▶ TO BE DONE:
Copy out the listing starting at its first line and ending at the line containing "12: (424, 714)", substituting "upper-left" for "top-left" and changing nothing else. Leave the pictures out of your copy.

▶ PROVIDED MATERIAL:
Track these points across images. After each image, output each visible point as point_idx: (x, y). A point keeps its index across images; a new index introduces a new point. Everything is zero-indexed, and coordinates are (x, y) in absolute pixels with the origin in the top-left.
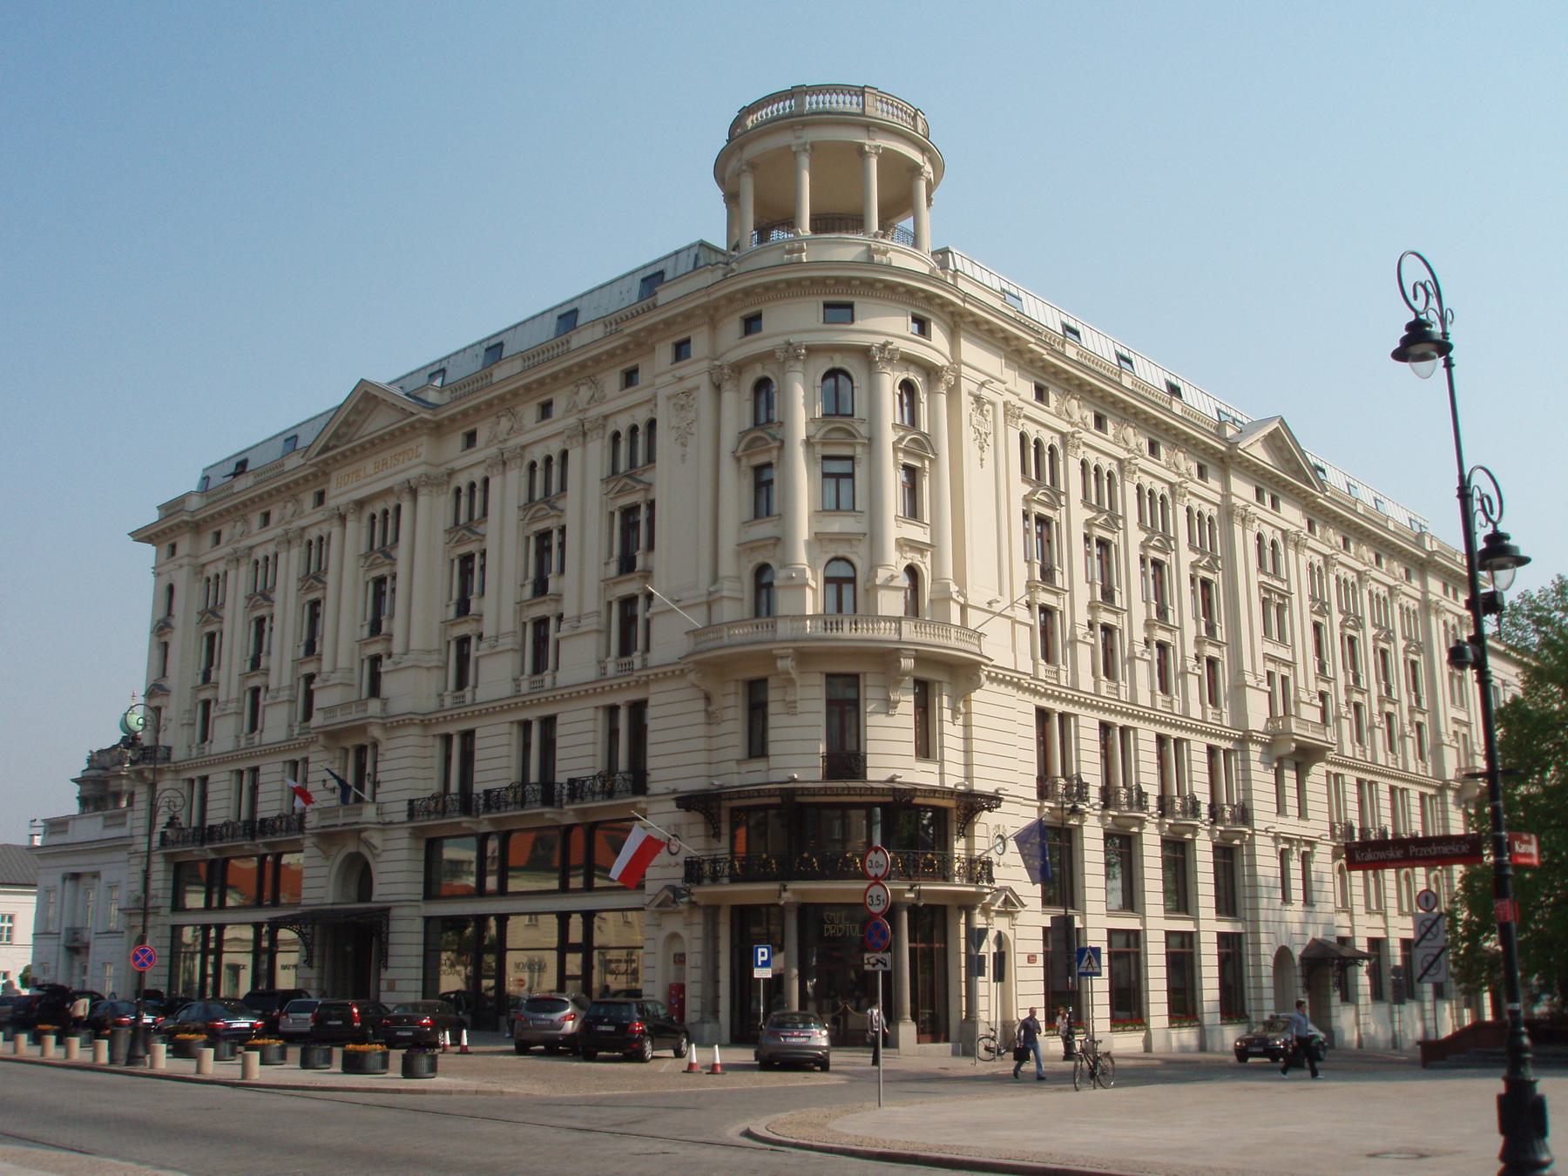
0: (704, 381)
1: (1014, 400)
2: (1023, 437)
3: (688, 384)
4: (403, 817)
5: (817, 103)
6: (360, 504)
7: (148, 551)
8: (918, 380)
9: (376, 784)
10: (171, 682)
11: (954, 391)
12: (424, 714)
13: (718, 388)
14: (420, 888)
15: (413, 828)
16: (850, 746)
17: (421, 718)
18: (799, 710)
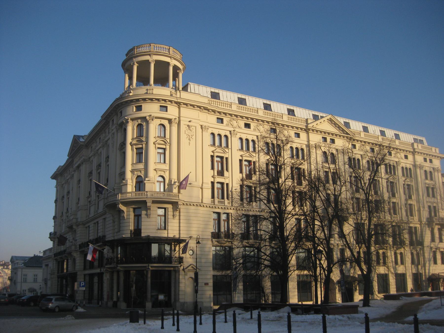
0: (115, 130)
1: (201, 124)
2: (213, 134)
3: (113, 132)
4: (78, 249)
5: (140, 50)
6: (78, 167)
7: (54, 182)
8: (166, 123)
9: (76, 240)
10: (57, 216)
11: (179, 124)
12: (83, 222)
13: (117, 131)
14: (83, 267)
15: (80, 251)
16: (139, 228)
17: (82, 223)
18: (151, 217)
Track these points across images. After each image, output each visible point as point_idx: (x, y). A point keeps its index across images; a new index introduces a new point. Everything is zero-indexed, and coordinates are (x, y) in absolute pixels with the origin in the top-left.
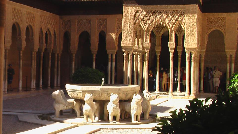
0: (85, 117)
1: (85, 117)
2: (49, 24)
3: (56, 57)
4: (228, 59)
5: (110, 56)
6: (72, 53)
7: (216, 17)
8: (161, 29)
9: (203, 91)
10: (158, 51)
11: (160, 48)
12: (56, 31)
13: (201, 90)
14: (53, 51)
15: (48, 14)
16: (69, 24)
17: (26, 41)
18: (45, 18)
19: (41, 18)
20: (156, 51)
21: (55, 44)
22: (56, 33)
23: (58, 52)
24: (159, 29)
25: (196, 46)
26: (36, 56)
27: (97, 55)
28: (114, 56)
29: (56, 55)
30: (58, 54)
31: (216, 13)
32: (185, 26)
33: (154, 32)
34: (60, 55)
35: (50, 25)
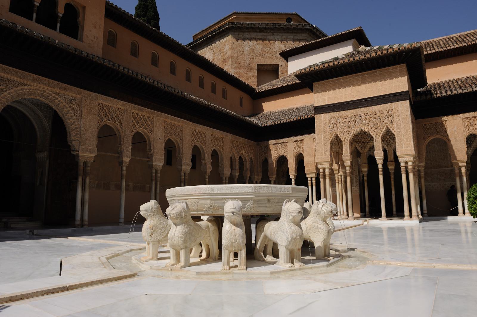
2: (243, 150)
4: (457, 172)
5: (309, 179)
6: (270, 179)
7: (434, 122)
8: (366, 144)
9: (426, 215)
10: (365, 169)
11: (367, 165)
12: (253, 158)
13: (425, 213)
15: (241, 139)
16: (266, 150)
17: (212, 165)
18: (237, 143)
19: (233, 143)
24: (363, 144)
25: (427, 70)
28: (314, 179)
31: (433, 118)
32: (395, 130)
33: (358, 148)
35: (245, 150)
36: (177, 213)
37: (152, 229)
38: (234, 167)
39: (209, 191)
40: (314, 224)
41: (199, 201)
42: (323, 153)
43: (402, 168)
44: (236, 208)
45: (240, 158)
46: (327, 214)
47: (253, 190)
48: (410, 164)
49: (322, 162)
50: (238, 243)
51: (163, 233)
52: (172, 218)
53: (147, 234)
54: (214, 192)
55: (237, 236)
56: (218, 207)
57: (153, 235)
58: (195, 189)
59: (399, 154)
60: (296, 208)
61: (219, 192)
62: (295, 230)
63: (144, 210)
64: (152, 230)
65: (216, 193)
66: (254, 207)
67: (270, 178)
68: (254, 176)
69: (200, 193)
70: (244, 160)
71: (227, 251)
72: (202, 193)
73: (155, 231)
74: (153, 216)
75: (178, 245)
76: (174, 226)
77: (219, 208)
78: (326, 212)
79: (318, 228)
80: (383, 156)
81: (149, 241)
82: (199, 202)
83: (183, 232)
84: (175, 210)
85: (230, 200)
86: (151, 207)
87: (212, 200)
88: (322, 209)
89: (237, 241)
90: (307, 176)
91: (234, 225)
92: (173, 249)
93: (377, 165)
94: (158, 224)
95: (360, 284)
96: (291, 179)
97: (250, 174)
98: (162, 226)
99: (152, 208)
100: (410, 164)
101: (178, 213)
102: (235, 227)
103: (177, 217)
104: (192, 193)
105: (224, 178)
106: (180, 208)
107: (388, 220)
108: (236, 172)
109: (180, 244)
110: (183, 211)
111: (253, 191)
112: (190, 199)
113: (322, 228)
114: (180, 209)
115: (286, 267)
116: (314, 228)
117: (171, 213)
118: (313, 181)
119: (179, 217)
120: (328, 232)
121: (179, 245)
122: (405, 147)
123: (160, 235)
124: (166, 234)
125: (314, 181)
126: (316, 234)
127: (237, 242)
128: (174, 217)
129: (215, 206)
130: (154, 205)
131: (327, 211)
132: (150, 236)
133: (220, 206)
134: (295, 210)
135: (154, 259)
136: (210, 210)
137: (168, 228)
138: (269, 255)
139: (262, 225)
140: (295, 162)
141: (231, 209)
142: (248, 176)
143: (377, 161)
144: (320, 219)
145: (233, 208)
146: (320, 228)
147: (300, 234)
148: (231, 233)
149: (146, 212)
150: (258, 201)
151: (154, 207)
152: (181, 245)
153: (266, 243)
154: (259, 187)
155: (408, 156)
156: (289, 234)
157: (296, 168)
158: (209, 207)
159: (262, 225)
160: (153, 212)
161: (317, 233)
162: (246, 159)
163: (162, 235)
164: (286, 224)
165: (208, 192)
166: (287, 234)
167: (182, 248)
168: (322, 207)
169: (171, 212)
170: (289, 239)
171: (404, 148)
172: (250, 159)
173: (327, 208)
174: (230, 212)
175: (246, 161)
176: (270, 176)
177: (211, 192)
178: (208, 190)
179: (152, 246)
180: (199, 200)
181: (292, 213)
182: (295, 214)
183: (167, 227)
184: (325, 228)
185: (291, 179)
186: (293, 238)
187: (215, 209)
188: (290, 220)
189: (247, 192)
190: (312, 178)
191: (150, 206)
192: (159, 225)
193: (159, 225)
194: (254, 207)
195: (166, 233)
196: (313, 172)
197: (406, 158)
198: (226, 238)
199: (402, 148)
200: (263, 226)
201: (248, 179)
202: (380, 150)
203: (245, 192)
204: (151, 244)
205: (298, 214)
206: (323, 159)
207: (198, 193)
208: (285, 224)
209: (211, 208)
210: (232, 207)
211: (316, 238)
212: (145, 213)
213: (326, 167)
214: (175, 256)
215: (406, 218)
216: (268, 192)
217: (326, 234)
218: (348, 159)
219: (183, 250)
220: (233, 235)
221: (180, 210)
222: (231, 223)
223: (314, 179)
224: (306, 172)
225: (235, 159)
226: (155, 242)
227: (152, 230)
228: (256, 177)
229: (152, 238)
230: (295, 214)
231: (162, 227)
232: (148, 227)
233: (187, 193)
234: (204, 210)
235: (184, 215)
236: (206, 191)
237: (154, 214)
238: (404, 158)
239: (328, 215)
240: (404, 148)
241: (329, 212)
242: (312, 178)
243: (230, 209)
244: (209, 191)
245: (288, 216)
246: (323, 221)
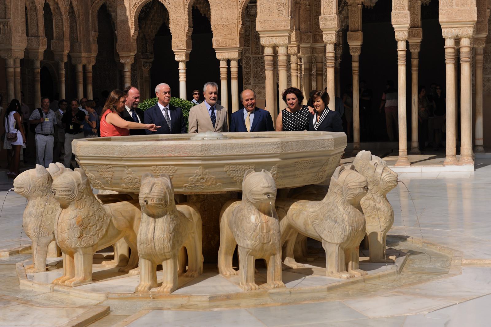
0: (144, 265)
1: (144, 265)
3: (81, 75)
5: (223, 64)
6: (122, 61)
9: (481, 149)
11: (360, 34)
13: (478, 146)
14: (69, 56)
20: (350, 44)
21: (73, 40)
22: (75, 9)
23: (84, 61)
26: (19, 70)
27: (188, 65)
28: (234, 64)
29: (80, 68)
30: (84, 67)
34: (90, 68)
36: (160, 197)
37: (82, 225)
38: (32, 31)
39: (201, 152)
40: (368, 201)
41: (177, 169)
42: (276, 10)
43: (447, 51)
44: (271, 187)
45: (47, 7)
46: (390, 185)
47: (280, 148)
48: (465, 42)
49: (272, 31)
50: (272, 244)
51: (100, 231)
52: (151, 206)
53: (73, 235)
54: (212, 155)
55: (271, 232)
56: (215, 181)
57: (84, 235)
58: (169, 147)
59: (444, 20)
60: (360, 181)
61: (219, 153)
62: (356, 217)
63: (64, 189)
64: (82, 227)
65: (214, 155)
66: (277, 178)
67: (123, 57)
68: (80, 52)
69: (182, 155)
70: (54, 10)
71: (253, 257)
72: (186, 155)
73: (86, 228)
74: (80, 200)
75: (162, 252)
76: (151, 219)
77: (216, 182)
78: (389, 181)
79: (375, 209)
80: (409, 22)
81: (77, 248)
82: (176, 171)
83: (170, 230)
84: (156, 191)
85: (254, 171)
86: (77, 182)
87: (206, 167)
88: (383, 175)
89: (270, 241)
90: (218, 56)
91: (265, 214)
92: (147, 261)
93: (395, 43)
94: (91, 214)
95: (480, 297)
96: (178, 62)
97: (69, 49)
98: (97, 219)
99: (79, 185)
100: (465, 42)
101: (161, 197)
102: (267, 217)
103: (159, 204)
104: (162, 156)
105: (11, 62)
106: (162, 188)
107: (412, 163)
108: (39, 45)
109: (166, 250)
110: (167, 193)
111: (279, 151)
112: (157, 165)
113: (382, 209)
114: (164, 189)
115: (340, 278)
116: (369, 209)
117: (149, 198)
118: (232, 69)
119: (162, 204)
120: (391, 215)
121: (164, 253)
122: (457, 5)
123: (95, 234)
124: (104, 232)
125: (234, 69)
126: (371, 220)
127: (271, 243)
128: (156, 204)
129: (210, 179)
130: (81, 179)
131: (391, 180)
132: (79, 237)
133: (219, 179)
134: (358, 184)
135: (87, 281)
136: (198, 186)
137: (106, 220)
138: (290, 257)
139: (284, 209)
140: (187, 21)
141: (264, 187)
142: (66, 52)
143: (396, 34)
144: (379, 192)
145: (268, 187)
146: (379, 209)
147: (362, 224)
148: (262, 228)
149: (67, 193)
150: (286, 166)
151: (82, 182)
152: (167, 253)
153: (287, 239)
154: (288, 142)
155: (462, 24)
156: (346, 223)
157: (190, 34)
158: (198, 181)
159: (284, 209)
160: (80, 191)
161: (372, 217)
162: (58, 8)
163: (98, 234)
164: (341, 208)
165: (200, 154)
166: (344, 223)
167: (168, 257)
168: (382, 172)
169: (149, 196)
170: (348, 233)
171: (455, 7)
172: (68, 7)
173: (390, 175)
174: (263, 193)
175: (61, 13)
176: (121, 54)
177: (205, 154)
178: (200, 149)
179: (82, 256)
180: (176, 168)
181: (353, 190)
182: (358, 192)
183: (105, 219)
184: (386, 209)
185: (178, 62)
186: (353, 230)
187: (209, 184)
188: (349, 200)
189: (269, 152)
190: (229, 62)
191: (75, 181)
192: (93, 216)
193: (92, 216)
194: (277, 178)
195: (104, 230)
196: (234, 46)
197: (457, 30)
198: (254, 236)
199: (452, 6)
200: (286, 209)
201: (66, 60)
202: (404, 7)
203: (266, 153)
204: (82, 253)
205: (363, 191)
206: (274, 24)
207: (176, 155)
208: (339, 207)
209: (201, 183)
210: (266, 185)
211: (370, 225)
212: (66, 195)
213: (281, 42)
214: (151, 273)
215: (448, 159)
216: (301, 151)
217: (389, 218)
218: (333, 26)
219: (169, 261)
220: (265, 231)
221: (164, 191)
222: (260, 210)
223: (234, 64)
224: (214, 46)
225: (36, 8)
226: (86, 248)
227: (82, 227)
228: (84, 54)
229: (83, 242)
230: (357, 191)
231: (98, 220)
232: (74, 221)
233: (150, 156)
234: (185, 187)
235: (170, 199)
236: (195, 152)
237: (82, 196)
238: (453, 30)
239: (392, 186)
240: (455, 7)
241: (394, 181)
242: (229, 62)
243: (262, 188)
244: (201, 152)
245: (344, 194)
246: (382, 196)
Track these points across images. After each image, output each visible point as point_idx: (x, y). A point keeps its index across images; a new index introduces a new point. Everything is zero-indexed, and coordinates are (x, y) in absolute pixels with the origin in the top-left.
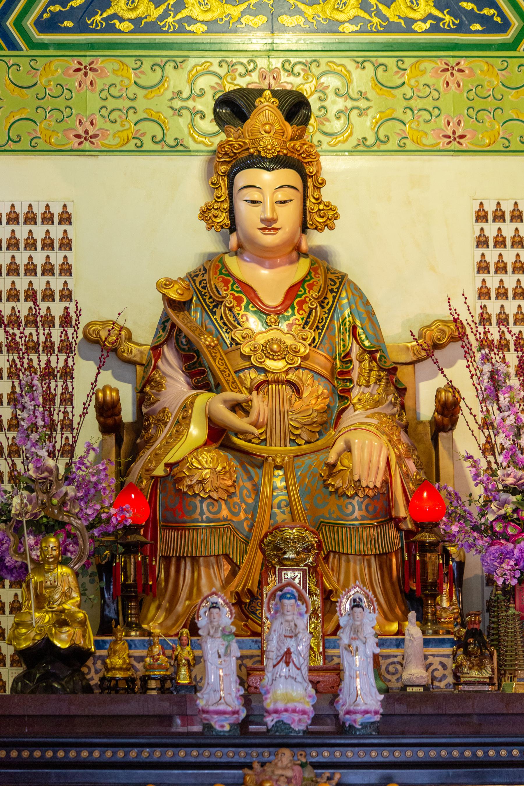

▶ TASK ANSWER:
Track these points across images. After each image, output each visible point as point_idx: (x, y). A point keeps its index across images; a new index introduces a new point. Everything is zero-indexed, and coordinates are (x, y) in absolute pixels with the origin in the upper-left.
0: (704, 381)
1: (1014, 400)
2: (1023, 437)
3: (688, 384)
4: (403, 817)
5: (817, 103)
6: (360, 504)
7: (148, 551)
8: (918, 380)
9: (376, 784)
10: (171, 682)
11: (954, 391)
12: (424, 714)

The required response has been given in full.